> **Set exercise**
Convert every entry below into a Markdown table with the columns "Row" and "Line," numbering each row and skipping blank lines.

> **Task input**
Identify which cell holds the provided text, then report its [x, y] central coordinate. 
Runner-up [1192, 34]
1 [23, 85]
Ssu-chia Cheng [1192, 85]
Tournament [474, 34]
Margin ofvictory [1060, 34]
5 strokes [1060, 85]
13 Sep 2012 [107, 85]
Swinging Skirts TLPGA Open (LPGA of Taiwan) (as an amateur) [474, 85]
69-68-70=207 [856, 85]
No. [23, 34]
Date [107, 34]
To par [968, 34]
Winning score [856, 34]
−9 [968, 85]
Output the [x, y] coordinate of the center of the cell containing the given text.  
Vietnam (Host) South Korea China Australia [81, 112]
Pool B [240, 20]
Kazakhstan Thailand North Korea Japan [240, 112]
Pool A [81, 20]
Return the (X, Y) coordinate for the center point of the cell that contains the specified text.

> **Expected answer**
| Row | Line |
|---|---|
| 1 | Identify which cell holds the provided text, then report its [x, y] central coordinate.  |
| 2 | Runner-up [1192, 34] |
| 3 | 1 [23, 85] |
| 4 | Ssu-chia Cheng [1192, 85] |
| 5 | Tournament [474, 34] |
| 6 | Margin ofvictory [1060, 34] |
| 7 | 5 strokes [1060, 85] |
| 8 | 13 Sep 2012 [107, 85] |
| 9 | Swinging Skirts TLPGA Open (LPGA of Taiwan) (as an amateur) [474, 85] |
| 10 | 69-68-70=207 [856, 85] |
| 11 | No. [23, 34] |
| 12 | Date [107, 34] |
| 13 | To par [968, 34] |
| 14 | Winning score [856, 34] |
| 15 | −9 [968, 85] |
| 16 | Output the [x, y] coordinate of the center of the cell containing the given text.   |
| 17 | Vietnam (Host) South Korea China Australia [81, 112] |
| 18 | Pool B [240, 20] |
| 19 | Kazakhstan Thailand North Korea Japan [240, 112] |
| 20 | Pool A [81, 20] |
| 21 | Return the (X, Y) coordinate for the center point of the cell that contains the specified text. |